**Assigned task:**
Repeat the data verbatim, images excluded.

(Data for review Opens)

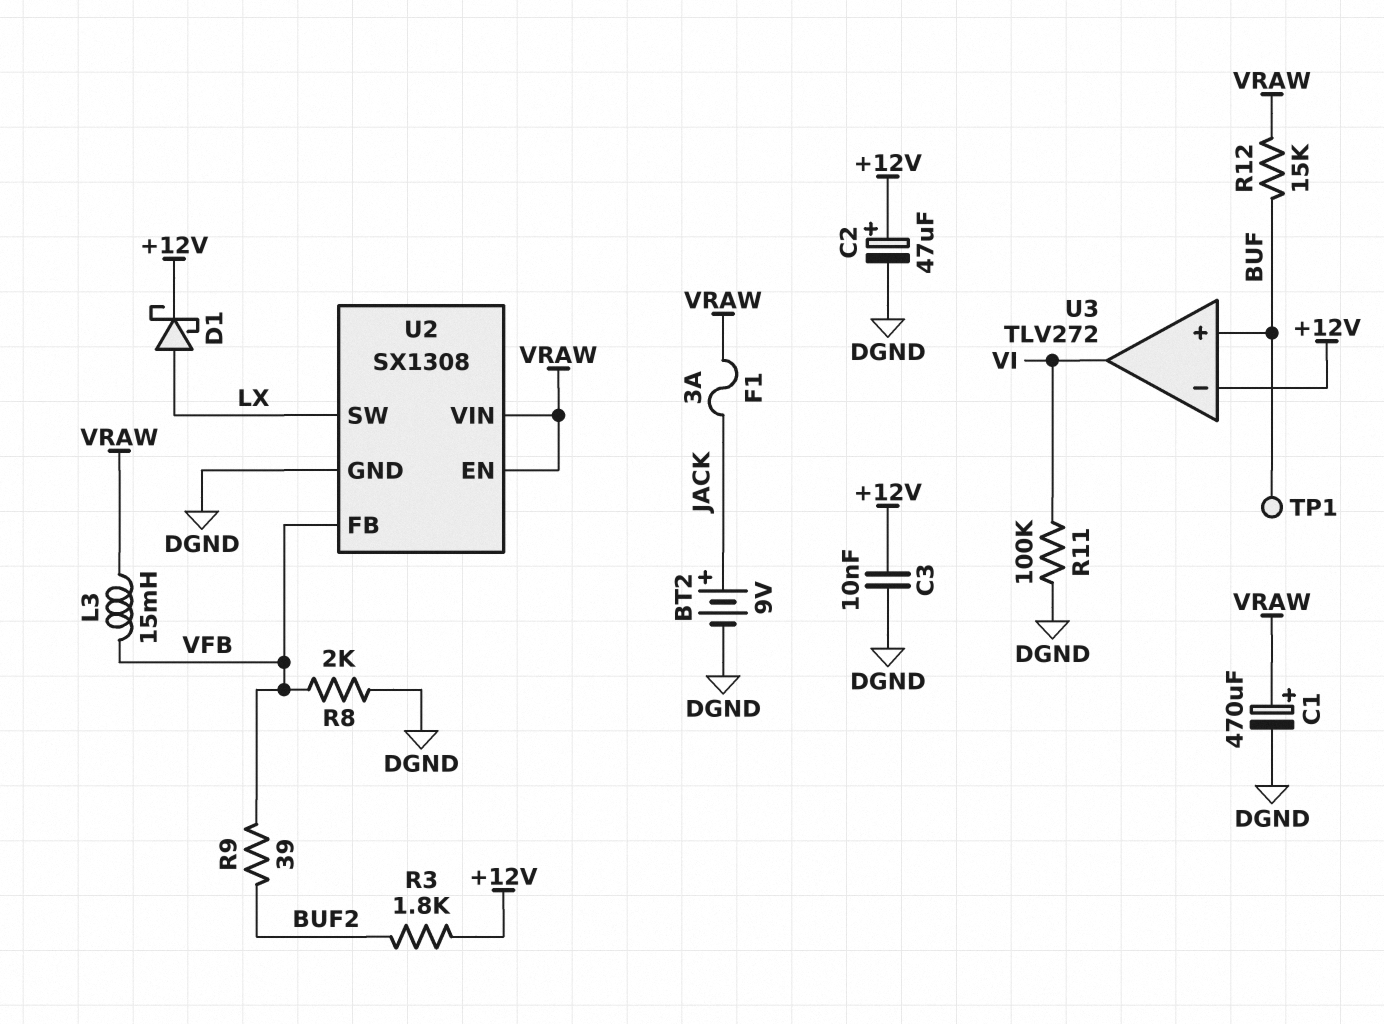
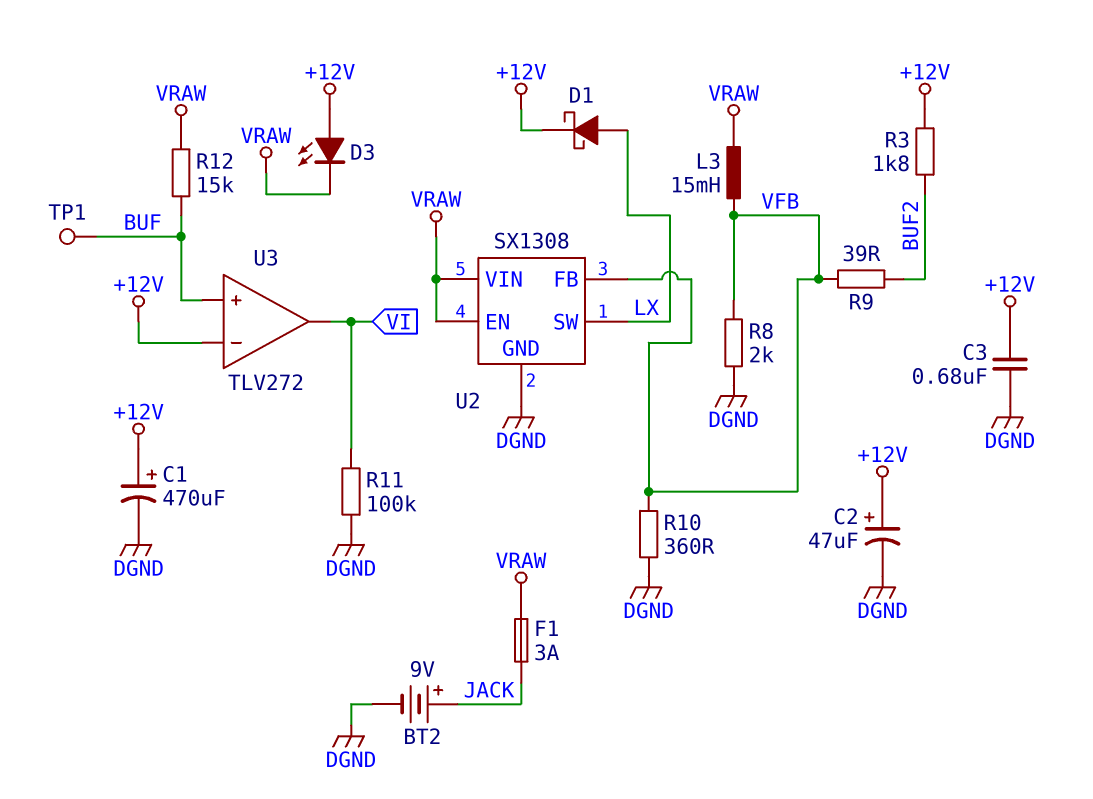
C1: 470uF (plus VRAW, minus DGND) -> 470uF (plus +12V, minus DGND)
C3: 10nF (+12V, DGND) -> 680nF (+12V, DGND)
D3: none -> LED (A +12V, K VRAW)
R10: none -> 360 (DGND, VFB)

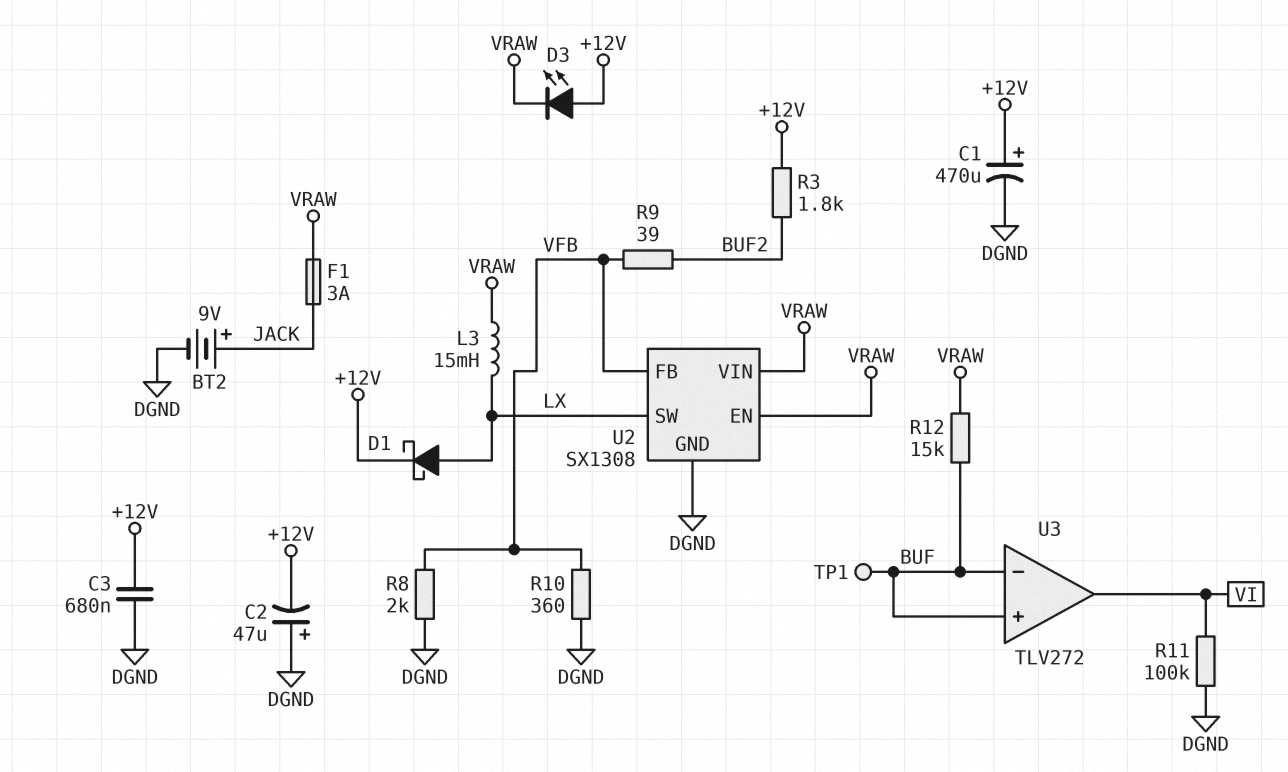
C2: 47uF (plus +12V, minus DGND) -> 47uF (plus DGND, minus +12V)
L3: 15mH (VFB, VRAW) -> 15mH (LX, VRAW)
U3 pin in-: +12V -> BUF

(Data for review Closes)

**Result of this task:**
C1: 470uF (plus VRAW, minus DGND) -> 470uF (plus +12V, minus DGND)
C3: 10nF (+12V, DGND) -> 680nF (+12V, DGND)
D3: none -> LED (A +12V, K VRAW)
R10: none -> 360 (DGND, VFB)

C2: 47uF (plus +12V, minus DGND) -> 47uF (plus DGND, minus +12V)
L3: 15mH (VFB, VRAW) -> 15mH (LX, VRAW)
U3 pin in-: +12V -> BUF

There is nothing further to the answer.